*Exercise details*. Give the records again in full, exactly as they are.

───── Dataset records ─────

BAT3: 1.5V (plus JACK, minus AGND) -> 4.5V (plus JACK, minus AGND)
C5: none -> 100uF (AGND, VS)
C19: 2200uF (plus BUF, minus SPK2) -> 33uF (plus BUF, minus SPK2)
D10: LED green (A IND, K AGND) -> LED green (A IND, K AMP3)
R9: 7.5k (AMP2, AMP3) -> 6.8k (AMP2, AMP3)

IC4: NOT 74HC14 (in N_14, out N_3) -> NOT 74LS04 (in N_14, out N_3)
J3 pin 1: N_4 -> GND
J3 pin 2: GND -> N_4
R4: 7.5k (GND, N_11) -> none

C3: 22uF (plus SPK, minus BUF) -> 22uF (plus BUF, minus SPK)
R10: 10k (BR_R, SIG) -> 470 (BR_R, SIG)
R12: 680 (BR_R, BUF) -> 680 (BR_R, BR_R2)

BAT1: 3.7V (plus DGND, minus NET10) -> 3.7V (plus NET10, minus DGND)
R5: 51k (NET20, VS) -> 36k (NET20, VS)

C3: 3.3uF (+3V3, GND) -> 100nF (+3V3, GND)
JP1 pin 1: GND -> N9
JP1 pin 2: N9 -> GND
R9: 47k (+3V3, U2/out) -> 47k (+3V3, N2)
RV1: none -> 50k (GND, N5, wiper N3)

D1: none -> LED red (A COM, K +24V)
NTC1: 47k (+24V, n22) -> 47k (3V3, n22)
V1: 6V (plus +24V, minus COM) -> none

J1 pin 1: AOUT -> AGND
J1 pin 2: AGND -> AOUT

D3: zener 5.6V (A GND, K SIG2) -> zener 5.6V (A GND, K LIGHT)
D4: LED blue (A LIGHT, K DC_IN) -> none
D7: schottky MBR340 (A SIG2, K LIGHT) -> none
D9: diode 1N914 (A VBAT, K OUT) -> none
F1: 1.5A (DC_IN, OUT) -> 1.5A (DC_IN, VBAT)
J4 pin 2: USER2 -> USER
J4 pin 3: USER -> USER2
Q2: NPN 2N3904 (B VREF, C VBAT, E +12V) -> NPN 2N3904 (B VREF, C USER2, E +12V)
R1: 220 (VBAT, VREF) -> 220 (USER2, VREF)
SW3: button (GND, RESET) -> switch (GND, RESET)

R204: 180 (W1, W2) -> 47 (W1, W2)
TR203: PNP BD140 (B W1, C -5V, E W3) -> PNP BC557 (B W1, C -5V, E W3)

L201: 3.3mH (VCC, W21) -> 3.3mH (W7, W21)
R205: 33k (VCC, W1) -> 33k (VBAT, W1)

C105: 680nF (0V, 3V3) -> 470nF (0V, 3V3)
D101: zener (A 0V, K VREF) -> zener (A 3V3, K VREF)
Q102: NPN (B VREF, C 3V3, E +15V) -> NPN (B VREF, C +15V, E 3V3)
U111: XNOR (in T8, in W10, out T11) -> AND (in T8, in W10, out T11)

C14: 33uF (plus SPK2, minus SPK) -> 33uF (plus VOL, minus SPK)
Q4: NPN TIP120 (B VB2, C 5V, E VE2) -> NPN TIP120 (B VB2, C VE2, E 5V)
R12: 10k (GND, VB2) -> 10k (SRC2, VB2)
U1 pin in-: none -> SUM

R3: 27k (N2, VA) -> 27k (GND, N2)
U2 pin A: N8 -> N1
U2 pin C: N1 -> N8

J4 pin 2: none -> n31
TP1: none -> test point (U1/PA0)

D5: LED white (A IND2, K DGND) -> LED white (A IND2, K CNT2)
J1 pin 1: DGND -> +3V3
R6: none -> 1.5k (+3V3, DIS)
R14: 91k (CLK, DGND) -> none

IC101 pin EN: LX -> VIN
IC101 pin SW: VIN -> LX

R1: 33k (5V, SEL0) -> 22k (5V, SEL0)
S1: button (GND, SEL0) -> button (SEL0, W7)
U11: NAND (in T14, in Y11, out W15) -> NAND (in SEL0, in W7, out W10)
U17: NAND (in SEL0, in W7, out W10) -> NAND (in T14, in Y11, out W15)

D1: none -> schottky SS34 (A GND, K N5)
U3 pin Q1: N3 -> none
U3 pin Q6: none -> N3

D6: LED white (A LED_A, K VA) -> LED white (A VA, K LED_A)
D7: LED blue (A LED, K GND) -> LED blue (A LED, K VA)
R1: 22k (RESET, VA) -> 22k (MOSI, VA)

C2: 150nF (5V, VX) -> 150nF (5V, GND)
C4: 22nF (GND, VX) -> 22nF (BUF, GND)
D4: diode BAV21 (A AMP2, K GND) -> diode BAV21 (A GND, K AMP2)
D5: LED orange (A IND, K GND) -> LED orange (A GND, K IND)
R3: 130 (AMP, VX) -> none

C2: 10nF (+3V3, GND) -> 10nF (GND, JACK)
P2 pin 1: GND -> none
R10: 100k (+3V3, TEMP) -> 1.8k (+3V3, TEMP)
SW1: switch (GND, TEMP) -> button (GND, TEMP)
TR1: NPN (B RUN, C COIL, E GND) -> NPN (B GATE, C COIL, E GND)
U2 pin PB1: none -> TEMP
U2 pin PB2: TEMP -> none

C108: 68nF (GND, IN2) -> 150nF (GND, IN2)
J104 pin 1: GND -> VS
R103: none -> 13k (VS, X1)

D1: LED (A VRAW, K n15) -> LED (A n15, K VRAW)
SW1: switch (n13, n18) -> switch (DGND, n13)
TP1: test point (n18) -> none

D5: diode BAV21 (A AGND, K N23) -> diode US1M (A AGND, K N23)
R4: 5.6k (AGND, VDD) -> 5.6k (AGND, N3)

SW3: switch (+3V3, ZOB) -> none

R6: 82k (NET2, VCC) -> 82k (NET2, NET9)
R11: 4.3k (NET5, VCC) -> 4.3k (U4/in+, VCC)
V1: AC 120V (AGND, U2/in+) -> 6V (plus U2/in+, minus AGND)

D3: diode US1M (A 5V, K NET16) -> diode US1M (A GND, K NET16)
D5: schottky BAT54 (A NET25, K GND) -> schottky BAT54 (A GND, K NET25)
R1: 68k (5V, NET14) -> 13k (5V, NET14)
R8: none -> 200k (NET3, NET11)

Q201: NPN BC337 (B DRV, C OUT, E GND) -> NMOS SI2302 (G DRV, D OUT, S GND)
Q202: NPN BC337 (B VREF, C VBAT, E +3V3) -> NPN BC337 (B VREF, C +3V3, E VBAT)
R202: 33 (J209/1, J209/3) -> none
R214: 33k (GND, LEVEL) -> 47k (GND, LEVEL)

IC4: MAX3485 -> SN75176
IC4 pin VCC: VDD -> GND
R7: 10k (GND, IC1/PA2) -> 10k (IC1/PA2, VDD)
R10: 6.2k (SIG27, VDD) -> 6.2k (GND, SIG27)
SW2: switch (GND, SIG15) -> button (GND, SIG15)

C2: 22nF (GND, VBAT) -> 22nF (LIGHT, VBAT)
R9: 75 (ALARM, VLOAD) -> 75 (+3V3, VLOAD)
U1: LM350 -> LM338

─────

*Answer to the exercise*.
BAT3: 1.5V (plus JACK, minus AGND) -> 4.5V (plus JACK, minus AGND)
C5: none -> 100uF (AGND, VS)
C19: 2200uF (plus BUF, minus SPK2) -> 33uF (plus BUF, minus SPK2)
D10: LED green (A IND, K AGND) -> LED green (A IND, K AMP3)
R9: 7.5k (AMP2, AMP3) -> 6.8k (AMP2, AMP3)

IC4: NOT 74HC14 (in N_14, out N_3) -> NOT 74LS04 (in N_14, out N_3)
J3 pin 1: N_4 -> GND
J3 pin 2: GND -> N_4
R4: 7.5k (GND, N_11) -> none

C3: 22uF (plus SPK, minus BUF) -> 22uF (plus BUF, minus SPK)
R10: 10k (BR_R, SIG) -> 470 (BR_R, SIG)
R12: 680 (BR_R, BUF) -> 680 (BR_R, BR_R2)

BAT1: 3.7V (plus DGND, minus NET10) -> 3.7V (plus NET10, minus DGND)
R5: 51k (NET20, VS) -> 36k (NET20, VS)

C3: 3.3uF (+3V3, GND) -> 100nF (+3V3, GND)
JP1 pin 1: GND -> N9
JP1 pin 2: N9 -> GND
R9: 47k (+3V3, U2/out) -> 47k (+3V3, N2)
RV1: none -> 50k (GND, N5, wiper N3)

D1: none -> LED red (A COM, K +24V)
NTC1: 47k (+24V, n22) -> 47k (3V3, n22)
V1: 6V (plus +24V, minus COM) -> none

J1 pin 1: AOUT -> AGND
J1 pin 2: AGND -> AOUT

D3: zener 5.6V (A GND, K SIG2) -> zener 5.6V (A GND, K LIGHT)
D4: LED blue (A LIGHT, K DC_IN) -> none
D7: schottky MBR340 (A SIG2, K LIGHT) -> none
D9: diode 1N914 (A VBAT, K OUT) -> none
F1: 1.5A (DC_IN, OUT) -> 1.5A (DC_IN, VBAT)
J4 pin 2: USER2 -> USER
J4 pin 3: USER -> USER2
Q2: NPN 2N3904 (B VREF, C VBAT, E +12V) -> NPN 2N3904 (B VREF, C USER2, E +12V)
R1: 220 (VBAT, VREF) -> 220 (USER2, VREF)
SW3: button (GND, RESET) -> switch (GND, RESET)

R204: 180 (W1, W2) -> 47 (W1, W2)
TR203: PNP BD140 (B W1, C -5V, E W3) -> PNP BC557 (B W1, C -5V, E W3)

L201: 3.3mH (VCC, W21) -> 3.3mH (W7, W21)
R205: 33k (VCC, W1) -> 33k (VBAT, W1)

C105: 680nF (0V, 3V3) -> 470nF (0V, 3V3)
D101: zener (A 0V, K VREF) -> zener (A 3V3, K VREF)
Q102: NPN (B VREF, C 3V3, E +15V) -> NPN (B VREF, C +15V, E 3V3)
U111: XNOR (in T8, in W10, out T11) -> AND (in T8, in W10, out T11)

C14: 33uF (plus SPK2, minus SPK) -> 33uF (plus VOL, minus SPK)
Q4: NPN TIP120 (B VB2, C 5V, E VE2) -> NPN TIP120 (B VB2, C VE2, E 5V)
R12: 10k (GND, VB2) -> 10k (SRC2, VB2)
U1 pin in-: none -> SUM

R3: 27k (N2, VA) -> 27k (GND, N2)
U2 pin A: N8 -> N1
U2 pin C: N1 -> N8

J4 pin 2: none -> n31
TP1: none -> test point (U1/PA0)

D5: LED white (A IND2, K DGND) -> LED white (A IND2, K CNT2)
J1 pin 1: DGND -> +3V3
R6: none -> 1.5k (+3V3, DIS)
R14: 91k (CLK, DGND) -> none

IC101 pin EN: LX -> VIN
IC101 pin SW: VIN -> LX

R1: 33k (5V, SEL0) -> 22k (5V, SEL0)
S1: button (GND, SEL0) -> button (SEL0, W7)
U11: NAND (in T14, in Y11, out W15) -> NAND (in SEL0, in W7, out W10)
U17: NAND (in SEL0, in W7, out W10) -> NAND (in T14, in Y11, out W15)

D1: none -> schottky SS34 (A GND, K N5)
U3 pin Q1: N3 -> none
U3 pin Q6: none -> N3

D6: LED white (A LED_A, K VA) -> LED white (A VA, K LED_A)
D7: LED blue (A LED, K GND) -> LED blue (A LED, K VA)
R1: 22k (RESET, VA) -> 22k (MOSI, VA)

C2: 150nF (5V, VX) -> 150nF (5V, GND)
C4: 22nF (GND, VX) -> 22nF (BUF, GND)
D4: diode BAV21 (A AMP2, K GND) -> diode BAV21 (A GND, K AMP2)
D5: LED orange (A IND, K GND) -> LED orange (A GND, K IND)
R3: 130 (AMP, VX) -> none

C2: 10nF (+3V3, GND) -> 10nF (GND, JACK)
P2 pin 1: GND -> none
R10: 100k (+3V3, TEMP) -> 1.8k (+3V3, TEMP)
SW1: switch (GND, TEMP) -> button (GND, TEMP)
TR1: NPN (B RUN, C COIL, E GND) -> NPN (B GATE, C COIL, E GND)
U2 pin PB1: none -> TEMP
U2 pin PB2: TEMP -> none

C108: 68nF (GND, IN2) -> 150nF (GND, IN2)
J104 pin 1: GND -> VS
R103: none -> 13k (VS, X1)

D1: LED (A VRAW, K n15) -> LED (A n15, K VRAW)
SW1: switch (n13, n18) -> switch (DGND, n13)
TP1: test point (n18) -> none

D5: diode BAV21 (A AGND, K N23) -> diode US1M (A AGND, K N23)
R4: 5.6k (AGND, VDD) -> 5.6k (AGND, N3)

SW3: switch (+3V3, ZOB) -> none

R6: 82k (NET2, VCC) -> 82k (NET2, NET9)
R11: 4.3k (NET5, VCC) -> 4.3k (U4/in+, VCC)
V1: AC 120V (AGND, U2/in+) -> 6V (plus U2/in+, minus AGND)

D3: diode US1M (A 5V, K NET16) -> diode US1M (A GND, K NET16)
D5: schottky BAT54 (A NET25, K GND) -> schottky BAT54 (A GND, K NET25)
R1: 68k (5V, NET14) -> 13k (5V, NET14)
R8: none -> 200k (NET3, NET11)

Q201: NPN BC337 (B DRV, C OUT, E GND) -> NMOS SI2302 (G DRV, D OUT, S GND)
Q202: NPN BC337 (B VREF, C VBAT, E +3V3) -> NPN BC337 (B VREF, C +3V3, E VBAT)
R202: 33 (J209/1, J209/3) -> none
R214: 33k (GND, LEVEL) -> 47k (GND, LEVEL)

IC4: MAX3485 -> SN75176
IC4 pin VCC: VDD -> GND
R7: 10k (GND, IC1/PA2) -> 10k (IC1/PA2, VDD)
R10: 6.2k (SIG27, VDD) -> 6.2k (GND, SIG27)
SW2: switch (GND, SIG15) -> button (GND, SIG15)

C2: 22nF (GND, VBAT) -> 22nF (LIGHT, VBAT)
R9: 75 (ALARM, VLOAD) -> 75 (+3V3, VLOAD)
U1: LM350 -> LM338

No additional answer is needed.